Work instructions: Look in the data below for the line that contains "brown padlock [167,378,213,442] -> none". Copy that line and the remaining lines exactly.

★ ★ ★ ★

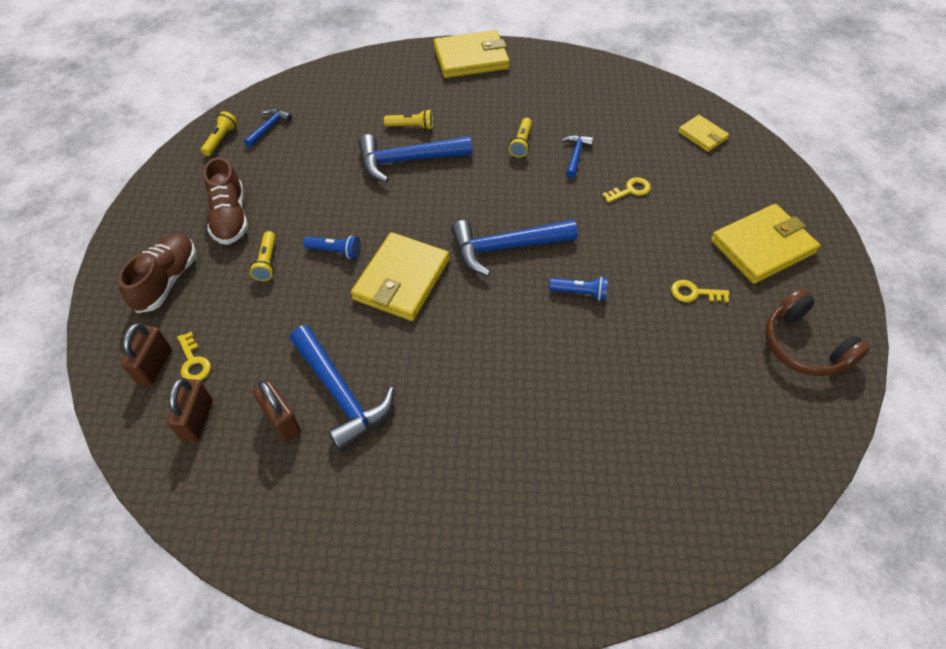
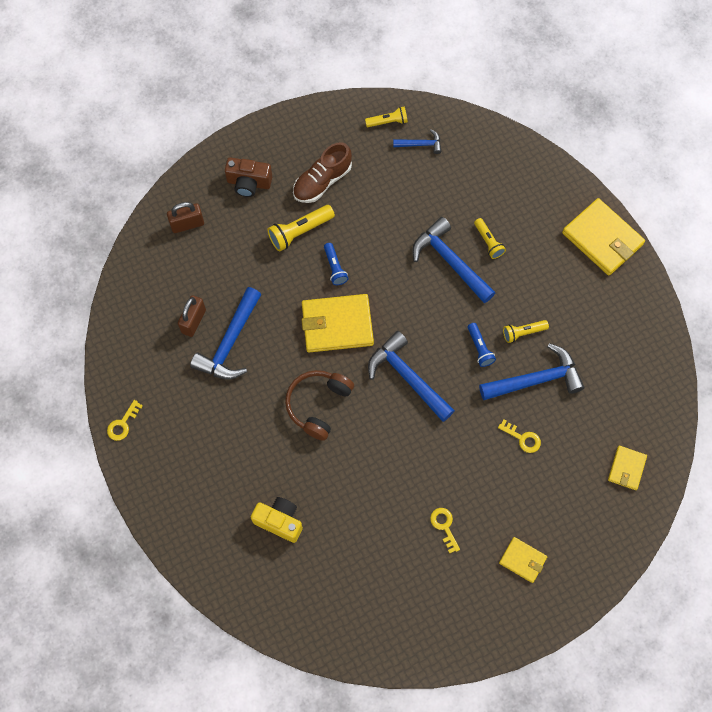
camera: 60 degrees right, 15 degrees up
brown shoe [118,234,196,313] -> brown camera [225,157,272,197]
brown padlock [167,378,213,442] -> none
yellow key [177,332,211,381] -> yellow key moved to [107,400,143,441]
yellow flashlight [250,231,276,281] -> yellow flashlight [267,205,335,252], size x1.57
blue flashlight [549,277,608,301] -> blue flashlight moved to [468,323,496,367]
blue hammer [561,135,593,178] -> blue hammer [479,343,584,400], size x1.95
yellow wallet [711,204,820,284] -> yellow wallet [499,537,547,583], size x0.54
brown headphones [765,289,870,376] -> brown headphones moved to [285,370,354,441]
none -> yellow camera [251,497,303,543]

★ ★ ★ ★

Your response:
brown padlock [167,378,213,442] -> none
yellow key [177,332,211,381] -> yellow key moved to [107,400,143,441]
yellow flashlight [250,231,276,281] -> yellow flashlight [267,205,335,252], size x1.57
blue flashlight [549,277,608,301] -> blue flashlight moved to [468,323,496,367]
blue hammer [561,135,593,178] -> blue hammer [479,343,584,400], size x1.95
yellow wallet [711,204,820,284] -> yellow wallet [499,537,547,583], size x0.54
brown headphones [765,289,870,376] -> brown headphones moved to [285,370,354,441]
none -> yellow camera [251,497,303,543]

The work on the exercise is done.